Segment Start: DATA

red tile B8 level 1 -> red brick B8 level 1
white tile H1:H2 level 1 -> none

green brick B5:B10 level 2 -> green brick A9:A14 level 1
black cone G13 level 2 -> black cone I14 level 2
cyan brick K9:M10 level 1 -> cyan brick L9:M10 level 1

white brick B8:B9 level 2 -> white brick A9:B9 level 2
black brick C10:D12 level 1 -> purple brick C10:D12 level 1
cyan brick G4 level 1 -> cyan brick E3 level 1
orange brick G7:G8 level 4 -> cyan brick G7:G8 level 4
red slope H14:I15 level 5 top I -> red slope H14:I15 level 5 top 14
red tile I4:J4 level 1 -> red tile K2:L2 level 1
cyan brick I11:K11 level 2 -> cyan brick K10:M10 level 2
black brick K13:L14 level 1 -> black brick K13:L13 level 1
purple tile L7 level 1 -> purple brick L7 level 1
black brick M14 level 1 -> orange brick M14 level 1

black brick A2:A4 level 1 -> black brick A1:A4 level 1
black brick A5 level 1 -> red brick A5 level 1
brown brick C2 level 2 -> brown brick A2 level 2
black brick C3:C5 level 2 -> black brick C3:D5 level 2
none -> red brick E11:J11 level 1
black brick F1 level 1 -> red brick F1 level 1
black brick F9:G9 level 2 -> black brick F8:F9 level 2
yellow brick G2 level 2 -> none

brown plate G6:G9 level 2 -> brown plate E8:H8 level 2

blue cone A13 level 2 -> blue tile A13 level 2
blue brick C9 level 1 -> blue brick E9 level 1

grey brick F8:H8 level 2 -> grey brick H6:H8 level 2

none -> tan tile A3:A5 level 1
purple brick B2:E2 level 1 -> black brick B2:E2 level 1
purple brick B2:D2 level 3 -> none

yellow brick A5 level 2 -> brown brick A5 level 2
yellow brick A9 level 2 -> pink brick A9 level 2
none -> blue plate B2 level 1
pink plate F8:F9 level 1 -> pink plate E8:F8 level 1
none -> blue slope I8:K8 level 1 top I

Segment End: DATA

EXERCISE OBJECTIVE -> Whatever the number of entries above, each one is to be copied exactly.

REPLY ->
red tile B8 level 1 -> red brick B8 level 1
white tile H1:H2 level 1 -> none

green brick B5:B10 level 2 -> green brick A9:A14 level 1
black cone G13 level 2 -> black cone I14 level 2
cyan brick K9:M10 level 1 -> cyan brick L9:M10 level 1

white brick B8:B9 level 2 -> white brick A9:B9 level 2
black brick C10:D12 level 1 -> purple brick C10:D12 level 1
cyan brick G4 level 1 -> cyan brick E3 level 1
orange brick G7:G8 level 4 -> cyan brick G7:G8 level 4
red slope H14:I15 level 5 top I -> red slope H14:I15 level 5 top 14
red tile I4:J4 level 1 -> red tile K2:L2 level 1
cyan brick I11:K11 level 2 -> cyan brick K10:M10 level 2
black brick K13:L14 level 1 -> black brick K13:L13 level 1
purple tile L7 level 1 -> purple brick L7 level 1
black brick M14 level 1 -> orange brick M14 level 1

black brick A2:A4 level 1 -> black brick A1:A4 level 1
black brick A5 level 1 -> red brick A5 level 1
brown brick C2 level 2 -> brown brick A2 level 2
black brick C3:C5 level 2 -> black brick C3:D5 level 2
none -> red brick E11:J11 level 1
black brick F1 level 1 -> red brick F1 level 1
black brick F9:G9 level 2 -> black brick F8:F9 level 2
yellow brick G2 level 2 -> none

brown plate G6:G9 level 2 -> brown plate E8:H8 level 2

blue cone A13 level 2 -> blue tile A13 level 2
blue brick C9 level 1 -> blue brick E9 level 1

grey brick F8:H8 level 2 -> grey brick H6:H8 level 2

none -> tan tile A3:A5 level 1
purple brick B2:E2 level 1 -> black brick B2:E2 level 1
purple brick B2:D2 level 3 -> none

yellow brick A5 level 2 -> brown brick A5 level 2
yellow brick A9 level 2 -> pink brick A9 level 2
none -> blue plate B2 level 1
pink plate F8:F9 level 1 -> pink plate E8:F8 level 1
none -> blue slope I8:K8 level 1 top I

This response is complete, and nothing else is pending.